Given data:
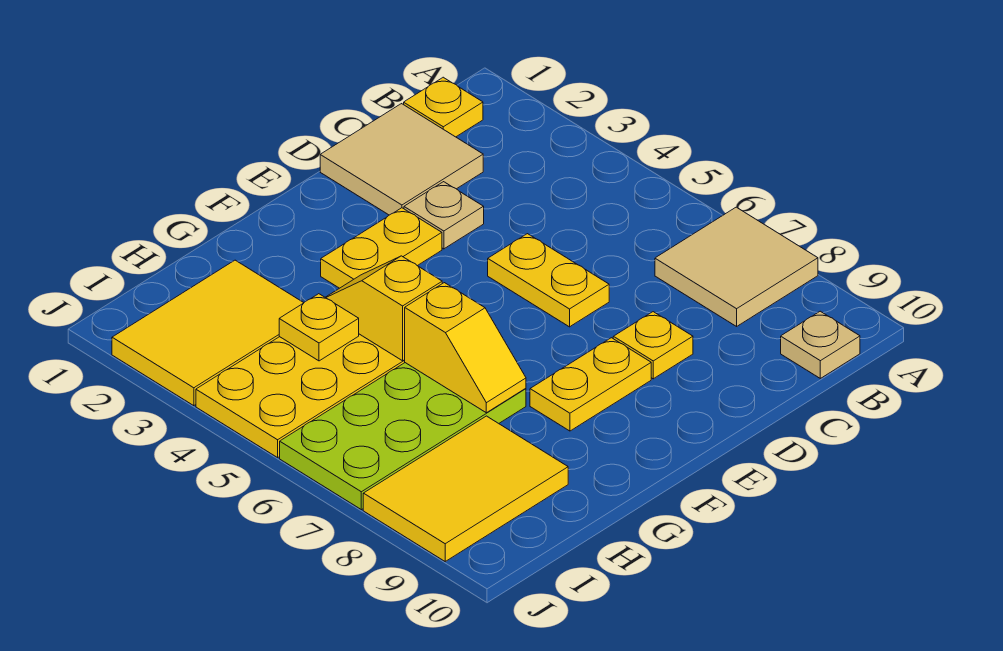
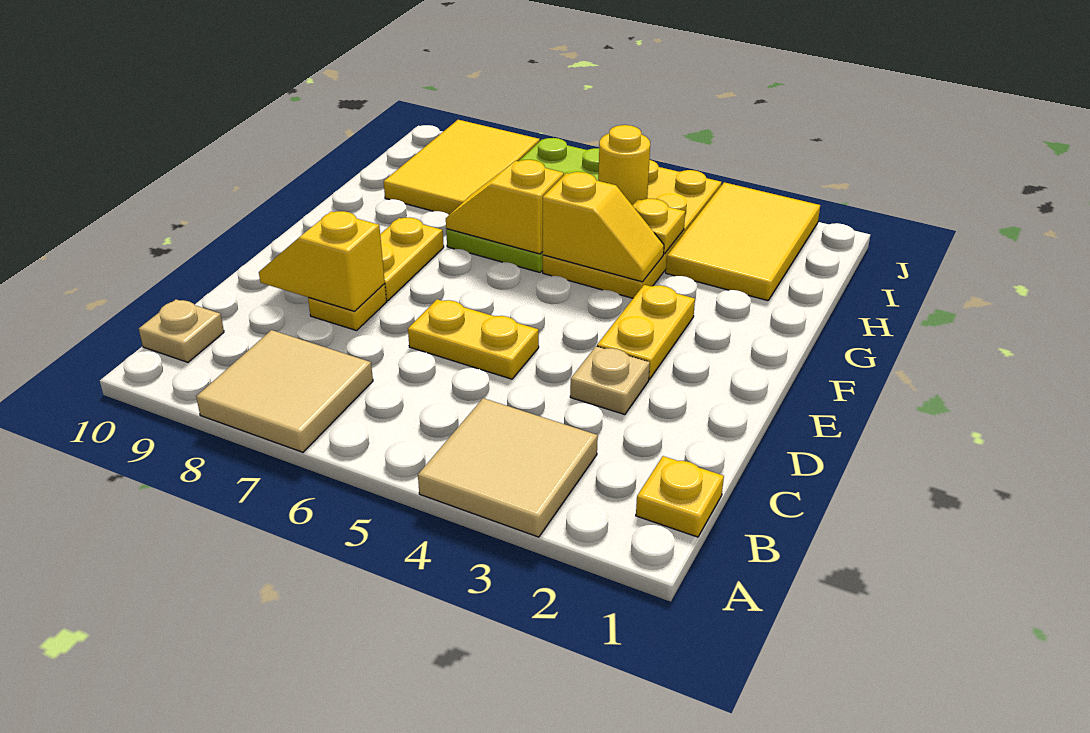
tan tile C1:D2 level 1 -> tan tile A3:B4 level 1
none -> yellow slope D8:D9 level 2 top 8
none -> yellow round brick I5 level 2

Requirement: Each line of the data above is to be output exactly; the pictures are not to appear.

Result:
tan tile C1:D2 level 1 -> tan tile A3:B4 level 1
none -> yellow slope D8:D9 level 2 top 8
none -> yellow round brick I5 level 2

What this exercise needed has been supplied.